Dataset content Block Start

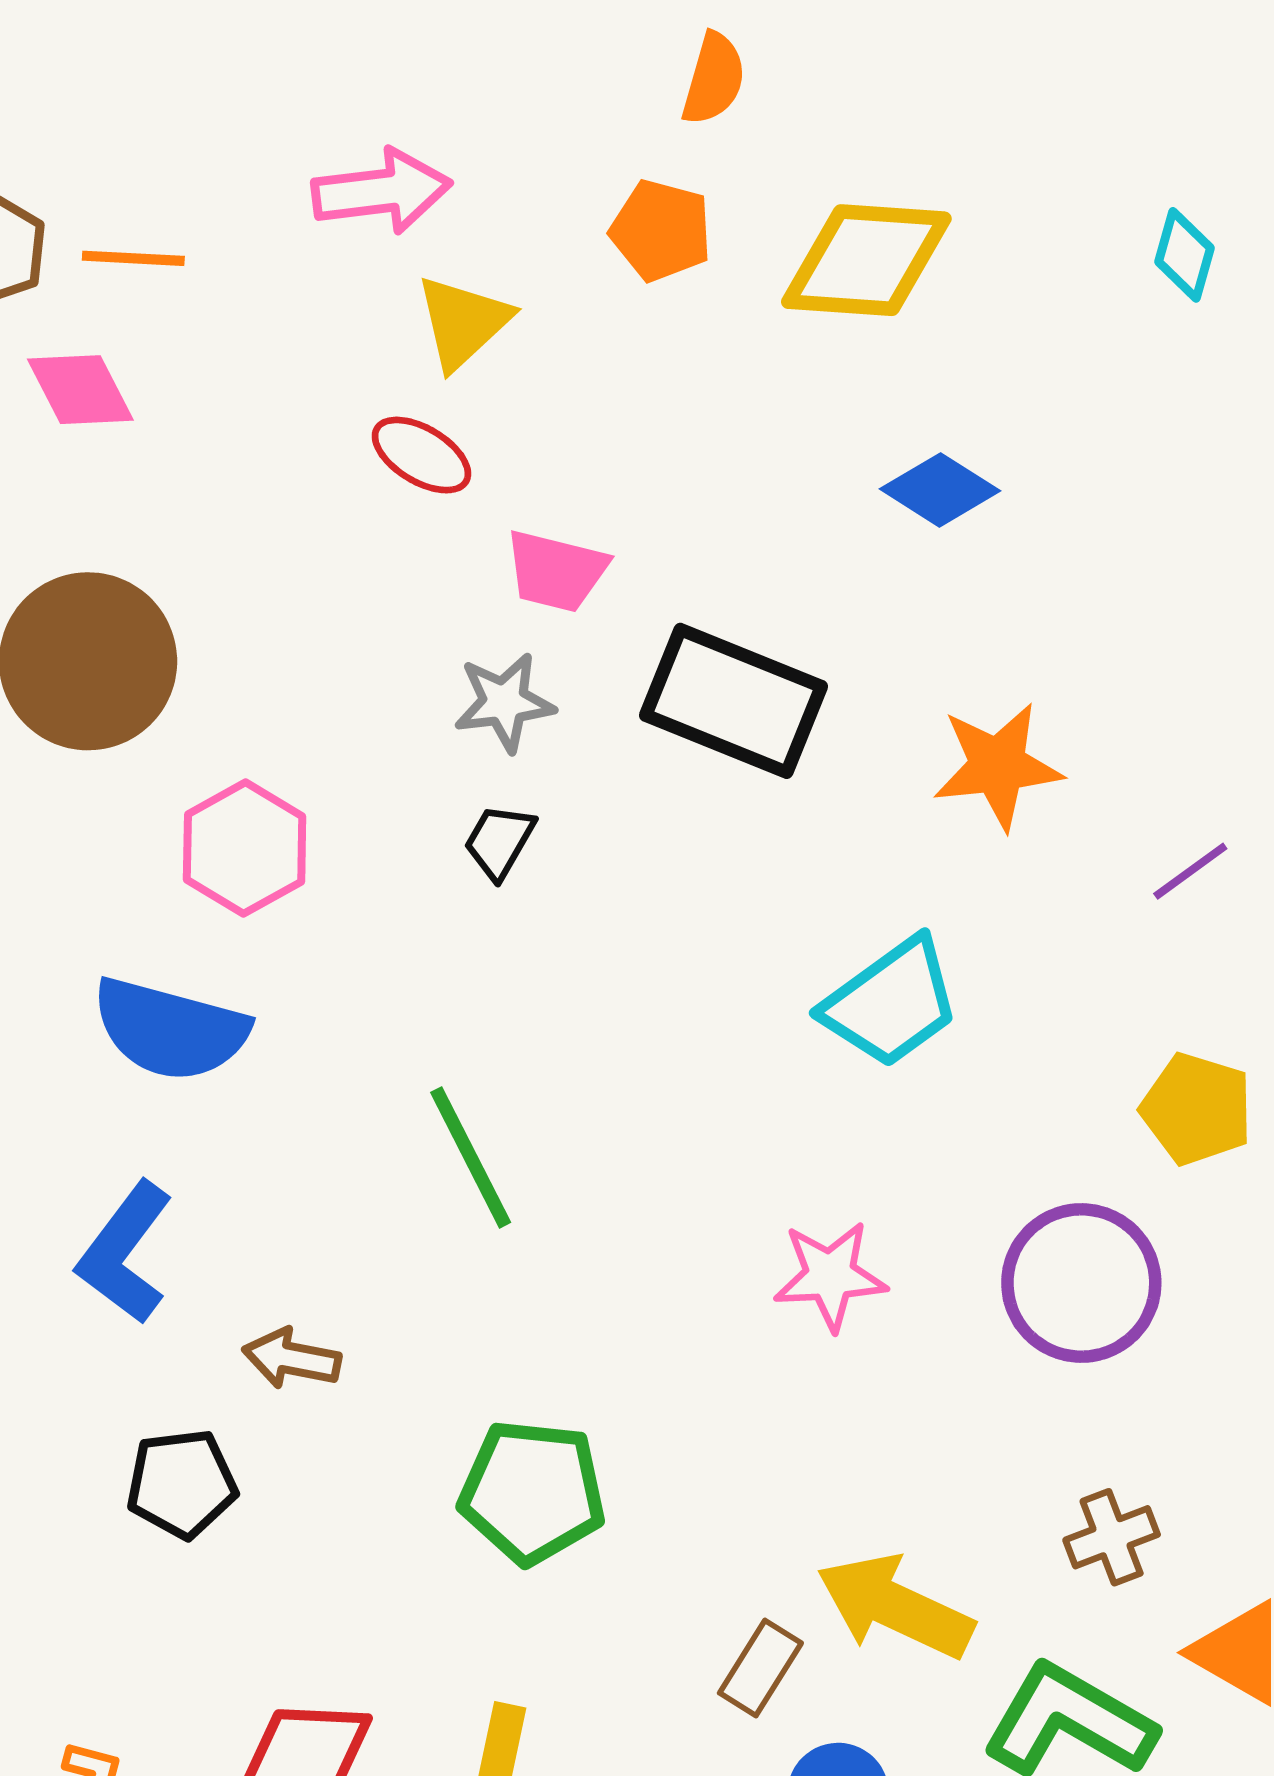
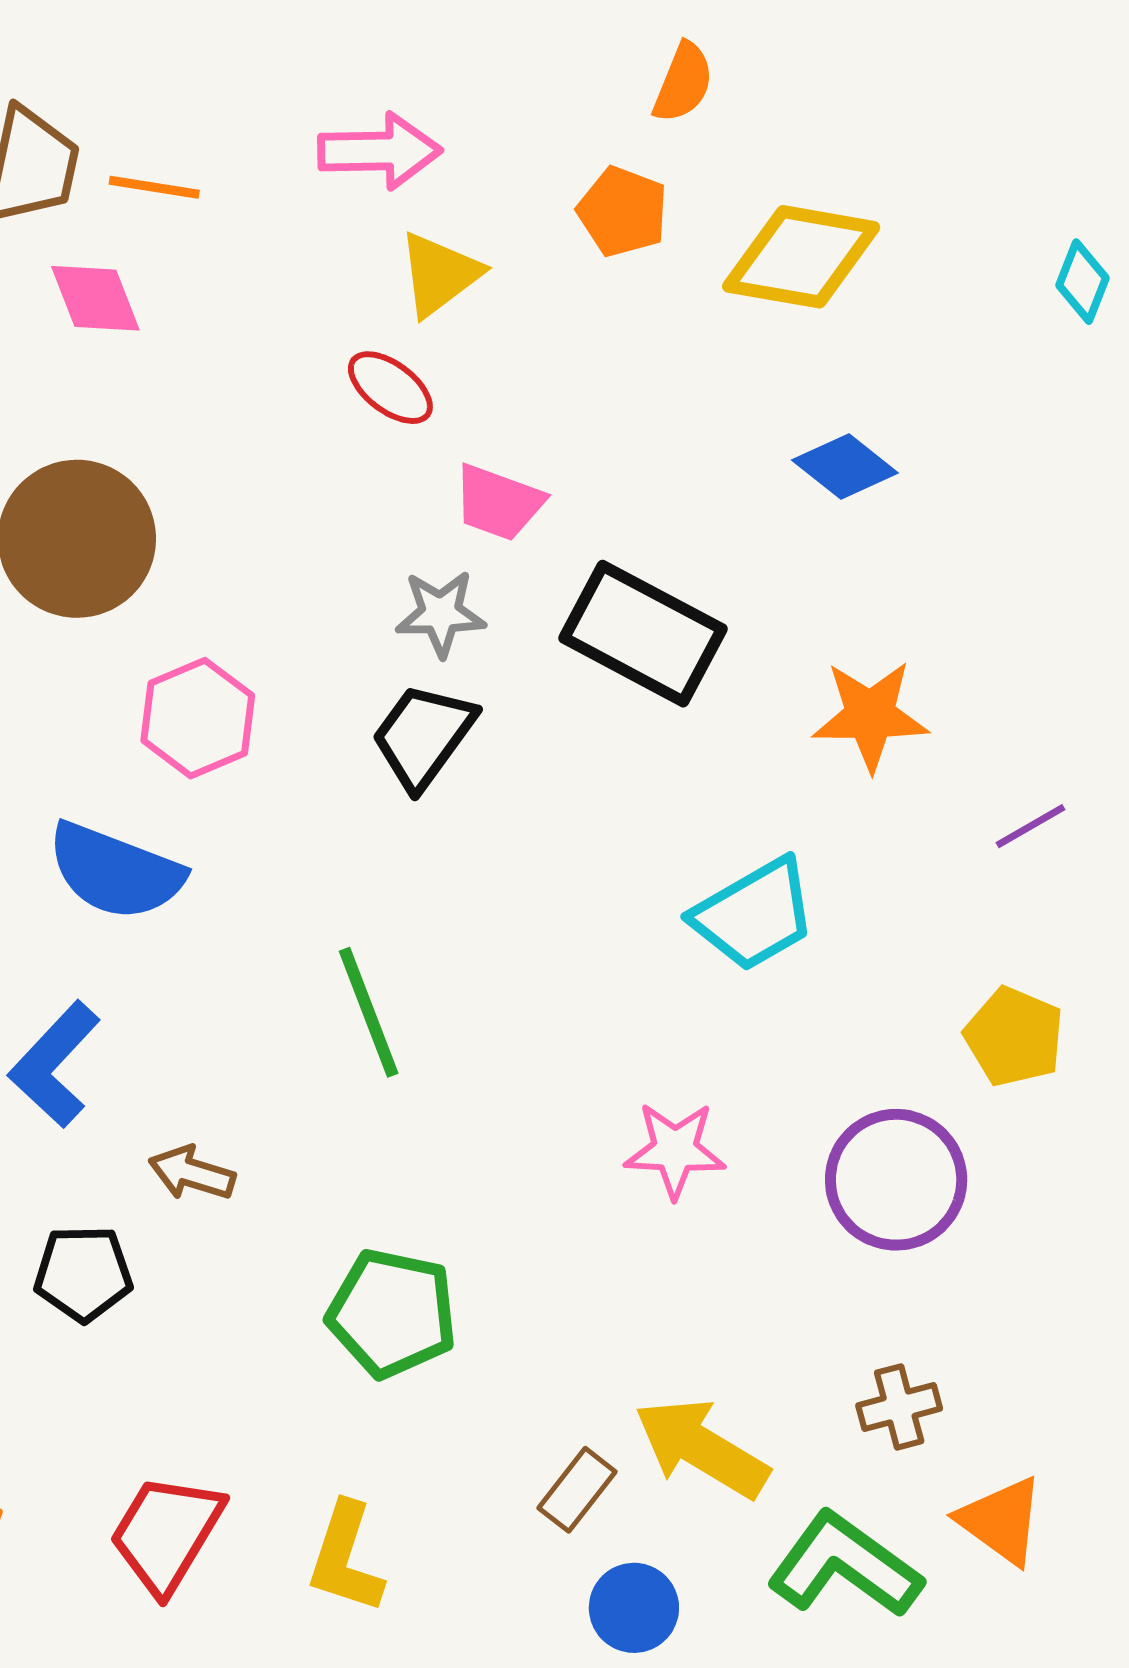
black trapezoid: (499, 841) -> (423, 736), size x1.6

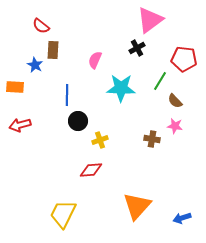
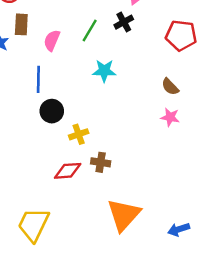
pink semicircle: (95, 60) -> (52, 40), moved
green line: (160, 81) -> (90, 31), moved
cyan star: (121, 88) -> (104, 71), size x0.7
brown cross: (152, 139) -> (101, 162), moved

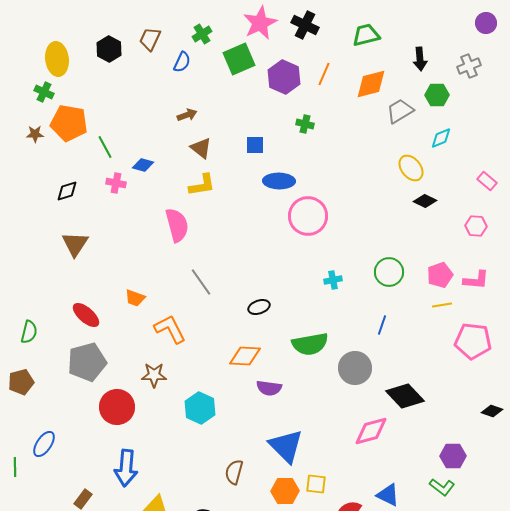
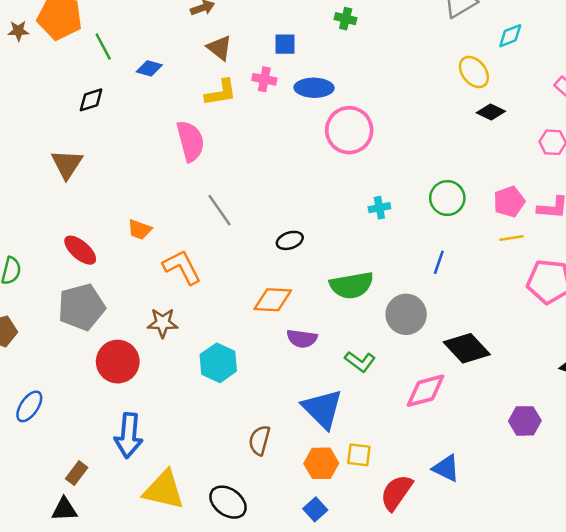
pink cross: (116, 183) -> (264, 79), moved
black diamond: (67, 191) -> (91, 100), moved
green L-shape: (442, 487) -> (360, 362), moved

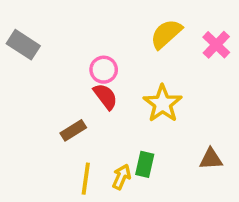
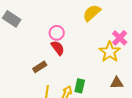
pink cross: (216, 45) -> (120, 38), moved
yellow star: (163, 104) -> (110, 52), moved

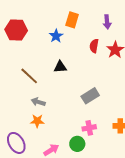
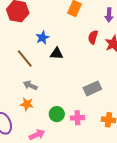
blue star: (56, 36) -> (43, 38), moved
gray rectangle: (90, 96) -> (92, 88), moved
green circle: (77, 144) -> (57, 114), moved

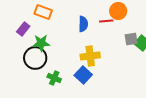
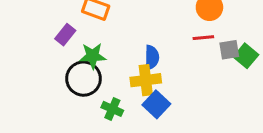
red line: (106, 21) -> (203, 38), moved
blue semicircle: (83, 24) -> (152, 57), moved
yellow cross: (90, 56) -> (146, 80), moved

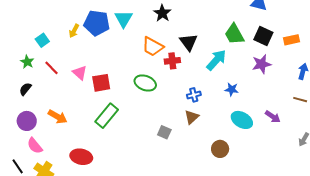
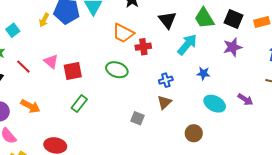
black triangle: (189, 42) -> (167, 20), moved
red line: (52, 68) -> (23, 67), moved
green rectangle: (107, 116) -> (79, 104), size x0.7

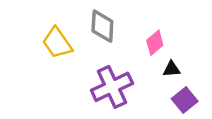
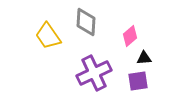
purple square: (185, 100) -> (138, 81), moved, turned 30

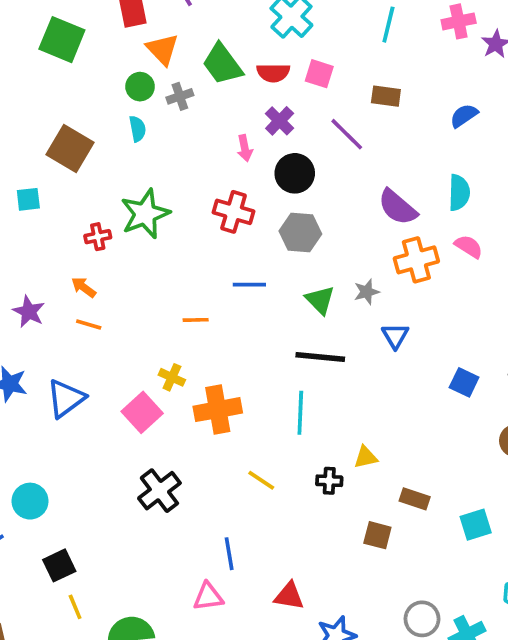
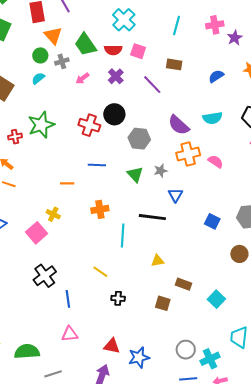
cyan semicircle: (137, 129) -> (38, 78), turned -120
pink arrow: (245, 148) -> (82, 78), moved, turned 64
black circle: (295, 173) -> (114, 114), moved
cyan semicircle: (459, 193) -> (212, 118), turned 78
gray hexagon: (300, 233) -> (139, 139), moved
pink semicircle: (469, 246) -> (216, 161), moved
black line: (320, 357) -> (152, 217), moved
orange cross: (218, 410) -> (100, 209), moved, size x0.7
black cross: (329, 481) -> (118, 298), moved
cyan square: (476, 525) -> (216, 299), turned -30
blue line: (229, 554) -> (68, 299), moved
red triangle: (289, 596) -> (112, 346), moved

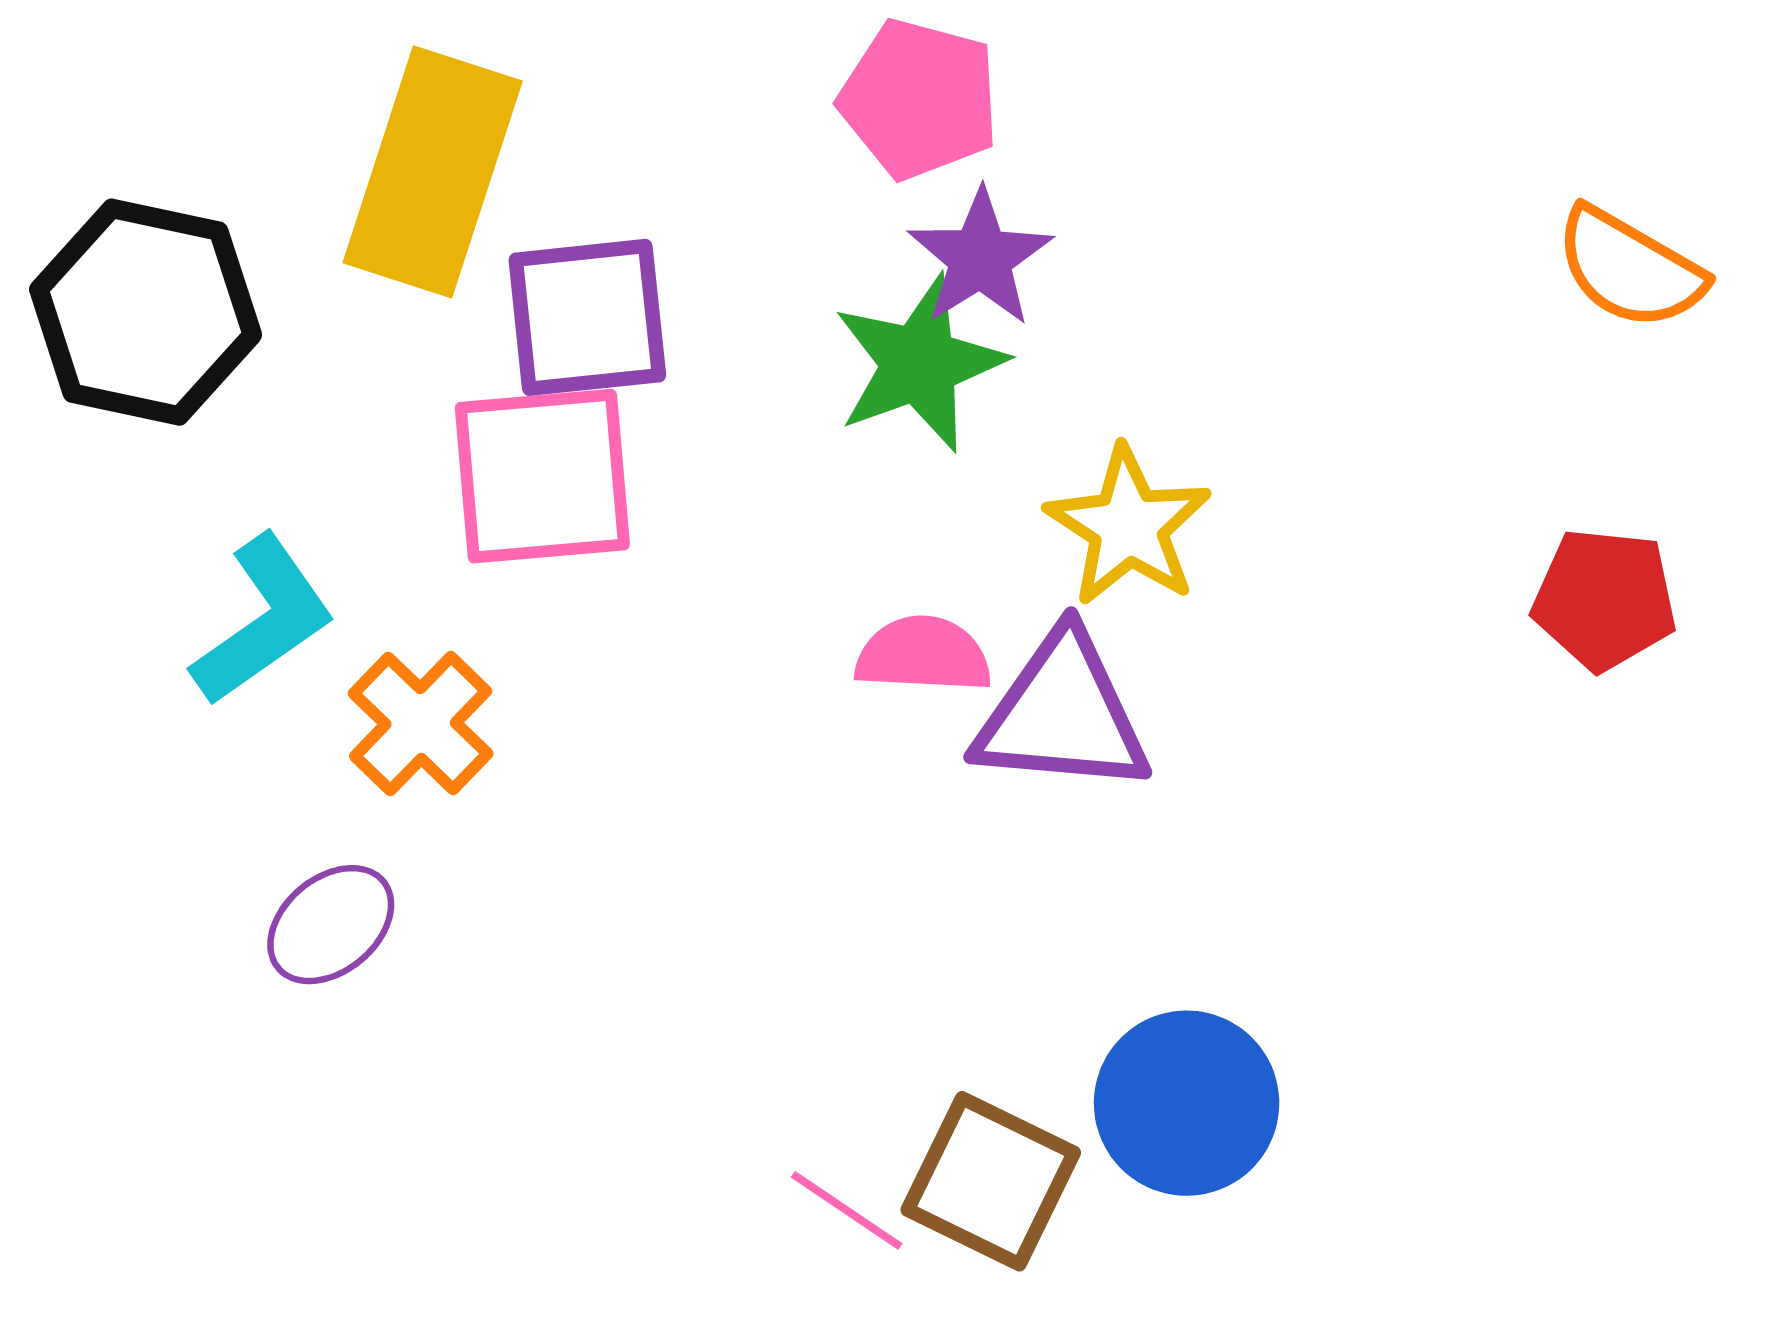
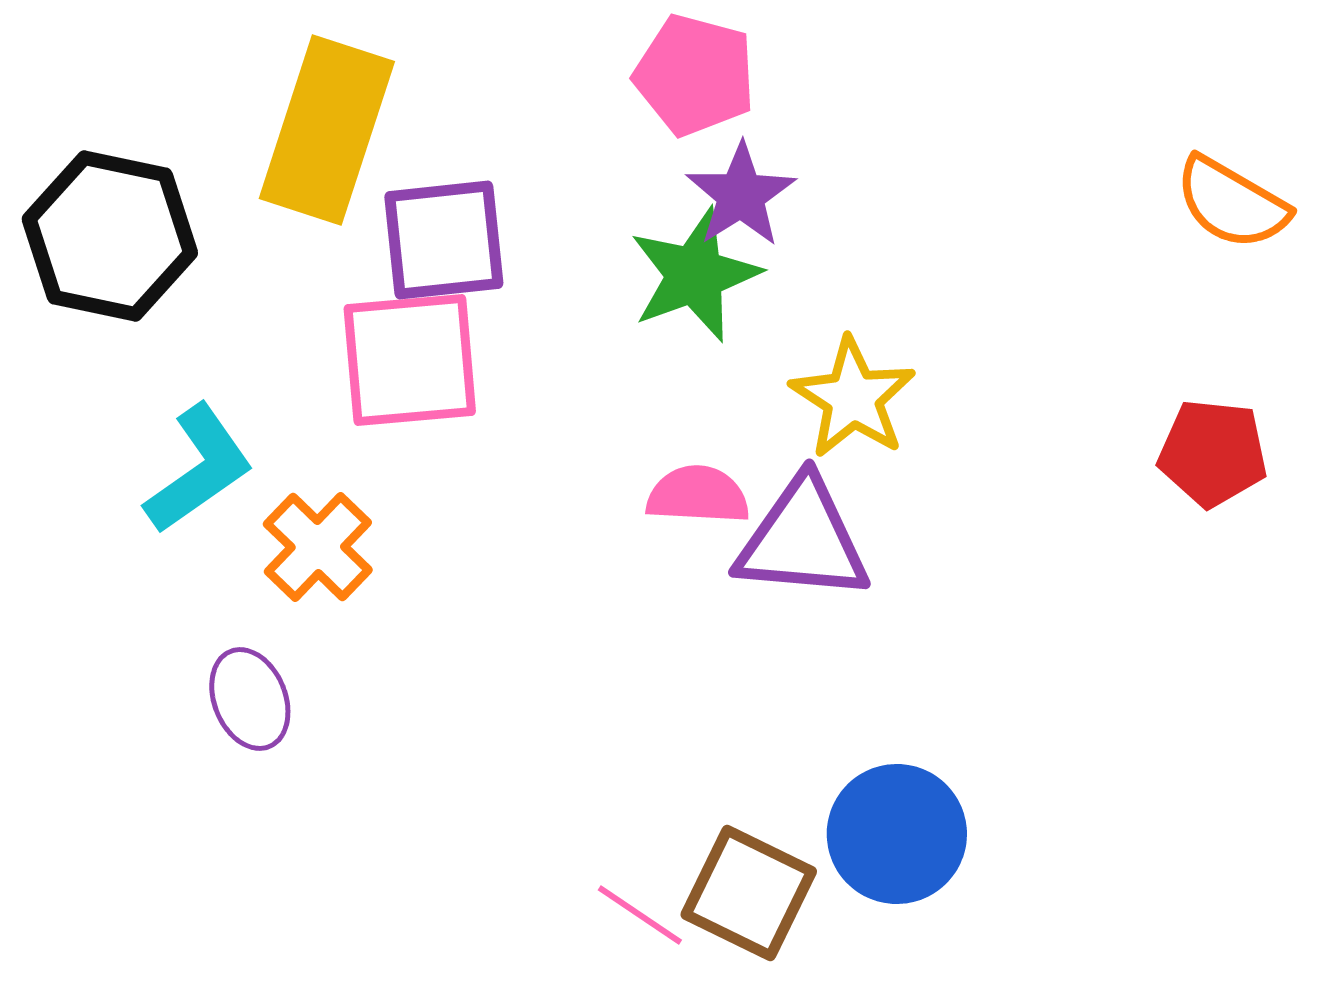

Dataset content Block End

- Task prompt -
Find the line that contains "pink semicircle: (469, 246)", then write out that line and each one after it, exactly and with nothing else, through the end of the entries above, without the pictures.

- Exercise response -
pink semicircle: (469, 246) -> (216, 161), moved
black line: (320, 357) -> (152, 217), moved
orange cross: (218, 410) -> (100, 209), moved, size x0.7
black cross: (329, 481) -> (118, 298), moved
cyan square: (476, 525) -> (216, 299), turned -30
blue line: (229, 554) -> (68, 299), moved
red triangle: (289, 596) -> (112, 346), moved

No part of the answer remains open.